**WORK ITEM**. Look through the lines below and copy each one that includes "marker".

(EXERCISE MATERIALS begins)

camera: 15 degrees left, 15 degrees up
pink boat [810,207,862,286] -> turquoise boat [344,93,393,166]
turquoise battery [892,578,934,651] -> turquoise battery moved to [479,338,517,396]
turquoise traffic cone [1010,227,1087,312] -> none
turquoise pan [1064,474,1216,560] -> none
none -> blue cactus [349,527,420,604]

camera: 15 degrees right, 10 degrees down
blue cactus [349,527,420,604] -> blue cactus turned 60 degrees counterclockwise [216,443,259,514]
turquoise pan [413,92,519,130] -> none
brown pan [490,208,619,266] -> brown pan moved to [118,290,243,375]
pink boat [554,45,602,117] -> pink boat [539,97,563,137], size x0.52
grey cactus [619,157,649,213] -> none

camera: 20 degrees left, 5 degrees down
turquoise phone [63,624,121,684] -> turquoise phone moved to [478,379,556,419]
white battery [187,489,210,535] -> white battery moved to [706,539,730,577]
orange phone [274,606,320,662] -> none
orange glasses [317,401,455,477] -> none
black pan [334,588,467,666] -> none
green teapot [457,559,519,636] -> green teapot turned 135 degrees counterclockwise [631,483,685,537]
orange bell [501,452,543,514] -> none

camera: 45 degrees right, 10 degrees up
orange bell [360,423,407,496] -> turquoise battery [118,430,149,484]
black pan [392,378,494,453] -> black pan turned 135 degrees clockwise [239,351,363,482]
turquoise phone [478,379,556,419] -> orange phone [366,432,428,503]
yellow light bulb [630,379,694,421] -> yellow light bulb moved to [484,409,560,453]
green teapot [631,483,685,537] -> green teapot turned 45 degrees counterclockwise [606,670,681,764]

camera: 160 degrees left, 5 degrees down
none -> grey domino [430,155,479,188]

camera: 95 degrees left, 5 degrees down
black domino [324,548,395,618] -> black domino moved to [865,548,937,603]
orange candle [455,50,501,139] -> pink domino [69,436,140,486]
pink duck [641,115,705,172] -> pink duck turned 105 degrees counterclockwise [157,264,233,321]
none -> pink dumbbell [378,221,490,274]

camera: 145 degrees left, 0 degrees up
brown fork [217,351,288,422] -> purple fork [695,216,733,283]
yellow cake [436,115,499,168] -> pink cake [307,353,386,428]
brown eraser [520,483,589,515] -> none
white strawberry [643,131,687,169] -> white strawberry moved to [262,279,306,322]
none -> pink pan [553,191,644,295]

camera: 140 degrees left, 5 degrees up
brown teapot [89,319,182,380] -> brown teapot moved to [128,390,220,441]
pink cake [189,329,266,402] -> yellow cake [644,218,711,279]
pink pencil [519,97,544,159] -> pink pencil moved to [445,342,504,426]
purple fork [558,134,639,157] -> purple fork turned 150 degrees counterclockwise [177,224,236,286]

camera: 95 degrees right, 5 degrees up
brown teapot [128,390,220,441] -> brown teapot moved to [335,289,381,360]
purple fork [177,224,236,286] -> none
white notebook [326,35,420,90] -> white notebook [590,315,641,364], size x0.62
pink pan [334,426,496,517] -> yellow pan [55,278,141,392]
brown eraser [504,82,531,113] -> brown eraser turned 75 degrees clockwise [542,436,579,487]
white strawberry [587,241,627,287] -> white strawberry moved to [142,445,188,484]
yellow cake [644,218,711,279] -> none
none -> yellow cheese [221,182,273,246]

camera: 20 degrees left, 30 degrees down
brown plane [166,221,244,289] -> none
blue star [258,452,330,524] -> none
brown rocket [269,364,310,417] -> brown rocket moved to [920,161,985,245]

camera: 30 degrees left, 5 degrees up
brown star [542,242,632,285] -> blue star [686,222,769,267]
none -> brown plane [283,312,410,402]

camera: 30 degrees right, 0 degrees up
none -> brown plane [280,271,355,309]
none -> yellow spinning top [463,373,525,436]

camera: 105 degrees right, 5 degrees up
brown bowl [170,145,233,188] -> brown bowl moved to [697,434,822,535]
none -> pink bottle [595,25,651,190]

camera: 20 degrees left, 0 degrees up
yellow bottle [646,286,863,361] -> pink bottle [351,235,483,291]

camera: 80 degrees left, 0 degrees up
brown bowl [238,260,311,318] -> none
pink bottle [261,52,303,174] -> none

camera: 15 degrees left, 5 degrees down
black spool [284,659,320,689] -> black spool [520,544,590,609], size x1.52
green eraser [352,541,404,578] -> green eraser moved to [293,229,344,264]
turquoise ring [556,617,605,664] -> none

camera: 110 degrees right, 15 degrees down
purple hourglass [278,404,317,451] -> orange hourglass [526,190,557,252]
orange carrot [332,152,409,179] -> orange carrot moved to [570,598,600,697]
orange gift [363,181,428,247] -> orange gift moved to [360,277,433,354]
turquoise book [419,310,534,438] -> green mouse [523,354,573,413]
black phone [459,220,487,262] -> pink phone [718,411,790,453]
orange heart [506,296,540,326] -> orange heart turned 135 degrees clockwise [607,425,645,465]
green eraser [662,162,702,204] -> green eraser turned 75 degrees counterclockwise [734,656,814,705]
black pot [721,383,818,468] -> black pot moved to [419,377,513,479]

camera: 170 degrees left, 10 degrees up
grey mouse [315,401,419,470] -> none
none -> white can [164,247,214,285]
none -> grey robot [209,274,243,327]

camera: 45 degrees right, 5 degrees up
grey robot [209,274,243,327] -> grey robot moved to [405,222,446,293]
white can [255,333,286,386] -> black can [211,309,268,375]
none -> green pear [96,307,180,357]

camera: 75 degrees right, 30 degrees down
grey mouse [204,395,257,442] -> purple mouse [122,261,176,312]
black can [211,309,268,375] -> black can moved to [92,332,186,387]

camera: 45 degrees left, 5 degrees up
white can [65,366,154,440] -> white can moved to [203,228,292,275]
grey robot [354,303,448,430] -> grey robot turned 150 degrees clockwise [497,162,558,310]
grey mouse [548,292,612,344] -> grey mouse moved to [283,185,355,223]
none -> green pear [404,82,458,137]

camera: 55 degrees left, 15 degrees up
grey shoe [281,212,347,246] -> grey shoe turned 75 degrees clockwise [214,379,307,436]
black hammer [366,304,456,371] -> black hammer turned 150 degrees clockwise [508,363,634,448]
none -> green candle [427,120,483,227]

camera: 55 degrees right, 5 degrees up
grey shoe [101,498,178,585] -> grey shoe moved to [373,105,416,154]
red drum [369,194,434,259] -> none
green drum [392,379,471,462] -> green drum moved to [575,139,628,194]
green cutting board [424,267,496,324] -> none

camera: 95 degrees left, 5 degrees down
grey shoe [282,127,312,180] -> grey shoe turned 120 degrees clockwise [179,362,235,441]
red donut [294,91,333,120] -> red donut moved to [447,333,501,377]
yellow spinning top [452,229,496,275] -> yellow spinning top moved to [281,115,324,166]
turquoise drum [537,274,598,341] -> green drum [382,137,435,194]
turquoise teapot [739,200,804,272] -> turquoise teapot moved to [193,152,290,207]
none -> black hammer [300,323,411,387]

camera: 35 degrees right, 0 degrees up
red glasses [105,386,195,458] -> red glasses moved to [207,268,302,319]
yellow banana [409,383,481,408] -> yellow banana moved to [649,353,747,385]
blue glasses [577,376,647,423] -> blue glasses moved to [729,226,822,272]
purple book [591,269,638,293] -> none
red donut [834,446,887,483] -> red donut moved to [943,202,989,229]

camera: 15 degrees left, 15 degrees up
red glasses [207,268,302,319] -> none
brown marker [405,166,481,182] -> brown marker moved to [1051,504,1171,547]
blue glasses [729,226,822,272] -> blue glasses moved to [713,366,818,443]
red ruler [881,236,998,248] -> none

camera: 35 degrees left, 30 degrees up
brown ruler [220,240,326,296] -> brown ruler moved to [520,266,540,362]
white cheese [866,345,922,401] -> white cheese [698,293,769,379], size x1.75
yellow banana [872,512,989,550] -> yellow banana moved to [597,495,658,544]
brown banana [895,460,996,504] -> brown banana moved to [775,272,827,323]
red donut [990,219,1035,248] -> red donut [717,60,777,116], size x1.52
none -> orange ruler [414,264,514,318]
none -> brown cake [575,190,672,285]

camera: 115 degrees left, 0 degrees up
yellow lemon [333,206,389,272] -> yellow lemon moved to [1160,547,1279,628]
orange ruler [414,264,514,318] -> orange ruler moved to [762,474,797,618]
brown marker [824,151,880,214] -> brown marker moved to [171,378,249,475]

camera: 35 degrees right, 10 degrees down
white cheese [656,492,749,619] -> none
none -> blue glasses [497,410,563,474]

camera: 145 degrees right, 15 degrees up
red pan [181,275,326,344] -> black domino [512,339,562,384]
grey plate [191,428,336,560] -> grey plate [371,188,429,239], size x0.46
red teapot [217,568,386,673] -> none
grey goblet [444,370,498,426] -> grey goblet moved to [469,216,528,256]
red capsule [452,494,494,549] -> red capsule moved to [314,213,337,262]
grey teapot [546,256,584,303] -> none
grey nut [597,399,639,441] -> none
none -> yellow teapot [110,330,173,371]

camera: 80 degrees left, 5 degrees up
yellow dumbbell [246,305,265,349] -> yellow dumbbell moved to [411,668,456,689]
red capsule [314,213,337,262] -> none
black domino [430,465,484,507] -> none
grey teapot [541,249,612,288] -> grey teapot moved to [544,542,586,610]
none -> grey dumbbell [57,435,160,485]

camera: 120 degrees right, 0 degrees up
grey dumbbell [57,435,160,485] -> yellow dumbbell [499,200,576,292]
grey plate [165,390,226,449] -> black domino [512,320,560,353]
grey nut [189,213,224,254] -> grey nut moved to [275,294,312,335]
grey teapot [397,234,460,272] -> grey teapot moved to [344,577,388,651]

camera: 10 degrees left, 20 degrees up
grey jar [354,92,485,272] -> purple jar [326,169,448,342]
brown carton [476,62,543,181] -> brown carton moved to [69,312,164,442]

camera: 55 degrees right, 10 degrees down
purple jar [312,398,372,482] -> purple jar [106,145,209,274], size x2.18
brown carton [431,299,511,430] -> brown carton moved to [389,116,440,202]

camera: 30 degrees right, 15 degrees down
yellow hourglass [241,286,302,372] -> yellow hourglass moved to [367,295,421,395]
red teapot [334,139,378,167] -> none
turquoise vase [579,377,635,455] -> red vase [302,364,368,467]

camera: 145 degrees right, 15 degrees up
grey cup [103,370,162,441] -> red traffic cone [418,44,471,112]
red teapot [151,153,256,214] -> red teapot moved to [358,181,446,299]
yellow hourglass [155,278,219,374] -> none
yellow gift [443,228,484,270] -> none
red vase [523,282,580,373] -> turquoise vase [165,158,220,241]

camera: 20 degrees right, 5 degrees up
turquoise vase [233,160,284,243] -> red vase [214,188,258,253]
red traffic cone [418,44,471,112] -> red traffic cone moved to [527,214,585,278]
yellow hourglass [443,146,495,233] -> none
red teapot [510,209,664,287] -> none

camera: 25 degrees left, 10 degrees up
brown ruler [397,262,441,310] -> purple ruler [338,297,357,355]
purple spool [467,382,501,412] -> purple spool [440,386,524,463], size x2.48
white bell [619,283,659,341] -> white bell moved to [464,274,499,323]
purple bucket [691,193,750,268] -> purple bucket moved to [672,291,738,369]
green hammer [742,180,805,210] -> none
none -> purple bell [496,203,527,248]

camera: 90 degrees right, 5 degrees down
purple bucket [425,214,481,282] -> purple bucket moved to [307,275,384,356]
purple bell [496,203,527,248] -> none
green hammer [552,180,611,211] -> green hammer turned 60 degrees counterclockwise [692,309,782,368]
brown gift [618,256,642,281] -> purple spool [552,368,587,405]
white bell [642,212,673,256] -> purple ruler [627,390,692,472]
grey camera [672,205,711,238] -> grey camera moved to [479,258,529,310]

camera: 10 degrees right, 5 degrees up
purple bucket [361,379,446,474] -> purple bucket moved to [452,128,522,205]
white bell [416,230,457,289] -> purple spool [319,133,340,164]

(EXERCISE MATERIALS ends)

**WORKED SOLUTION**.
brown marker [405,166,481,182] -> brown marker moved to [1051,504,1171,547]
brown marker [824,151,880,214] -> brown marker moved to [171,378,249,475]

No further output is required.